## WHAT TO PRODUCE
Could you copy exactly the lines below, beginning at the line with "relocated: crimson toy" and stopping after the line with "relocated: jet-black spectacles", with no pictures?

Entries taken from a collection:
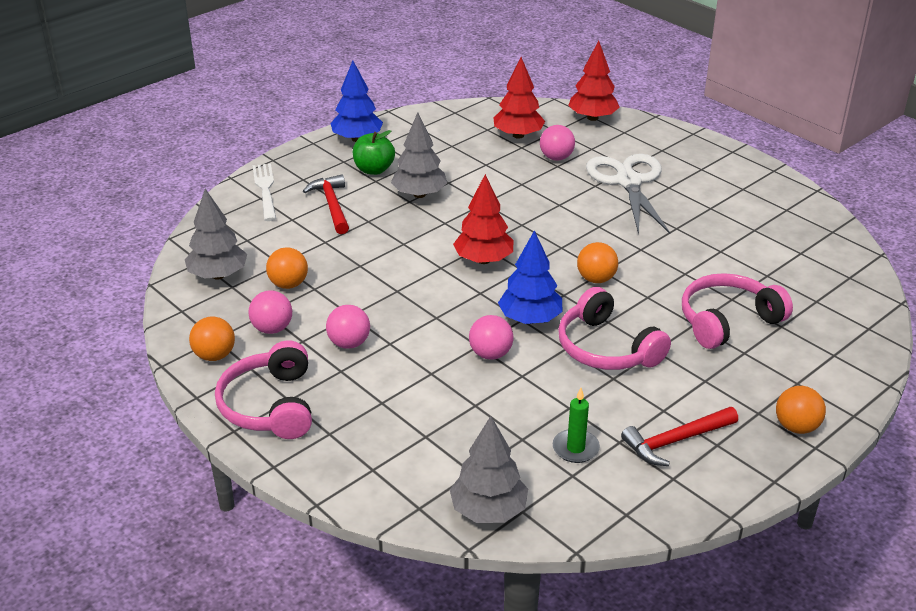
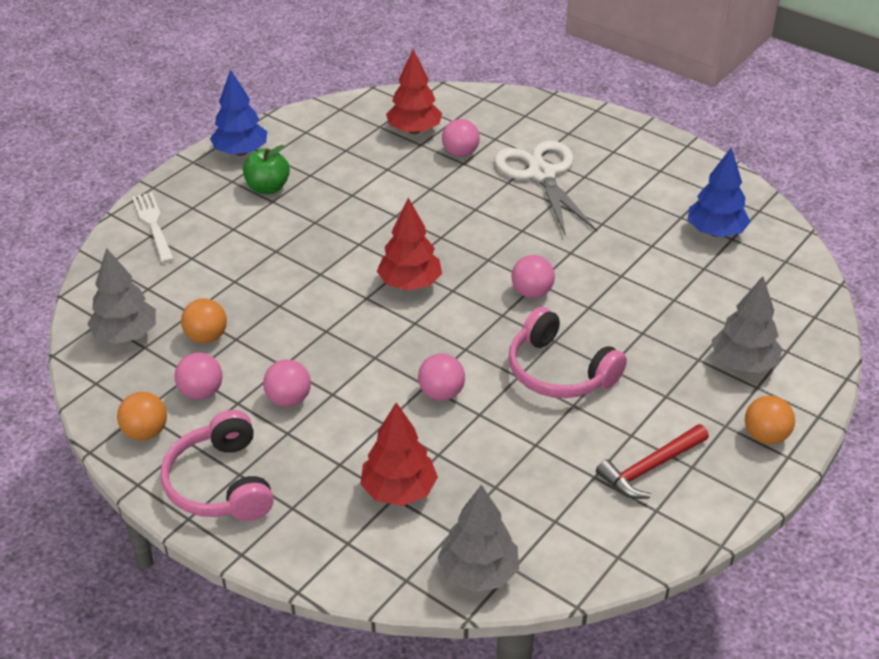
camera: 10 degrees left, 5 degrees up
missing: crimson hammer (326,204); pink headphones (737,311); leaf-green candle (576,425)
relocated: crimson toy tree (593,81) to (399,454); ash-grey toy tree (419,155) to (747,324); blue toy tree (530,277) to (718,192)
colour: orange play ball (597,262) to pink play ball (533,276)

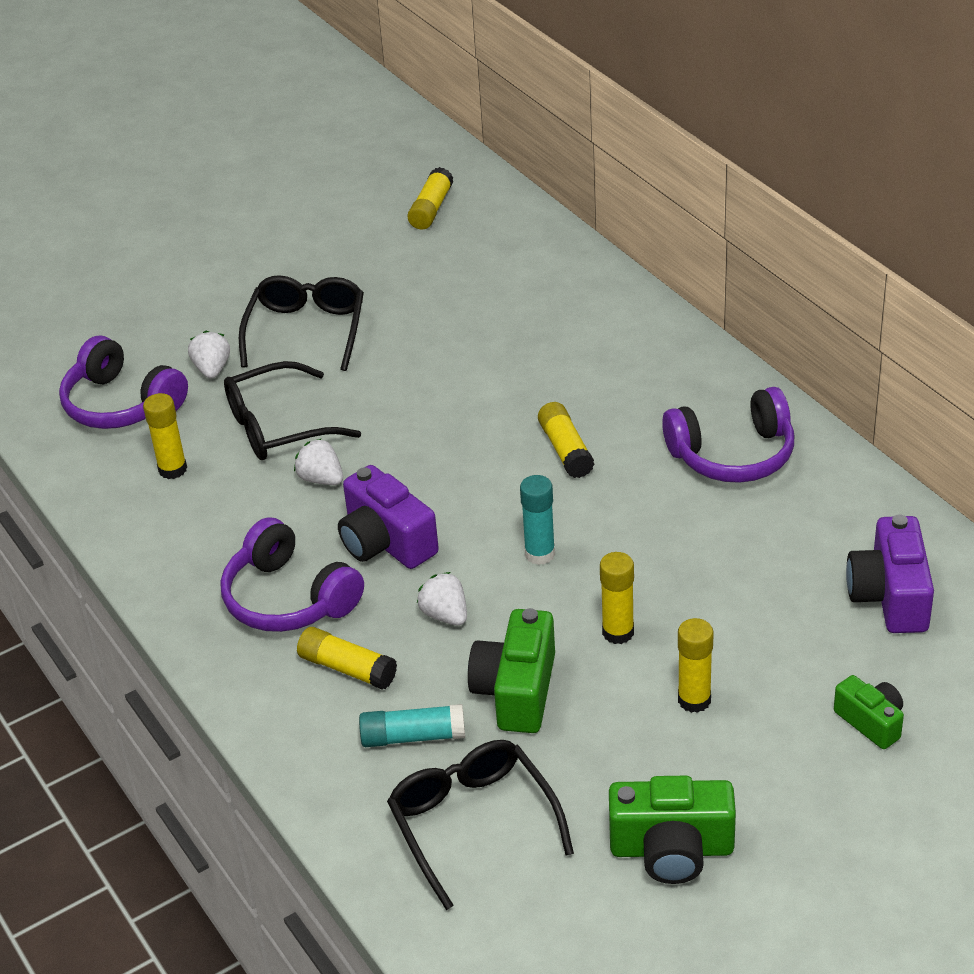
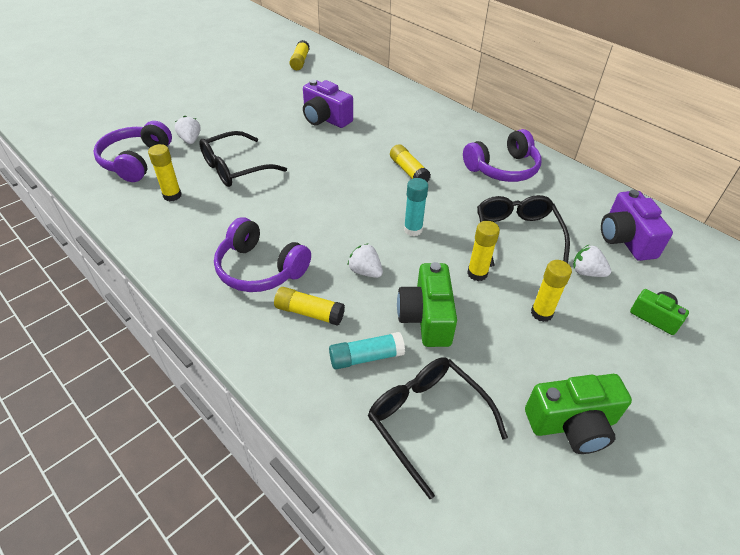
camera: 15 degrees left, 5 degrees up
relocated: jet-black spectacles (301,323) to (523,231); white toy strawberry (318,461) to (592,261); royal purple photo camera (388,517) to (328,104)
spun: royal purple headphones (123,382) = (132,151) 75 degrees clockwise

## RESPONSE
relocated: crimson toy tree (593,81) to (399,454); ash-grey toy tree (419,155) to (747,324); blue toy tree (530,277) to (718,192)
colour: orange play ball (597,262) to pink play ball (533,276)

camera: 15 degrees left, 5 degrees up
relocated: jet-black spectacles (301,323) to (523,231); white toy strawberry (318,461) to (592,261); royal purple photo camera (388,517) to (328,104)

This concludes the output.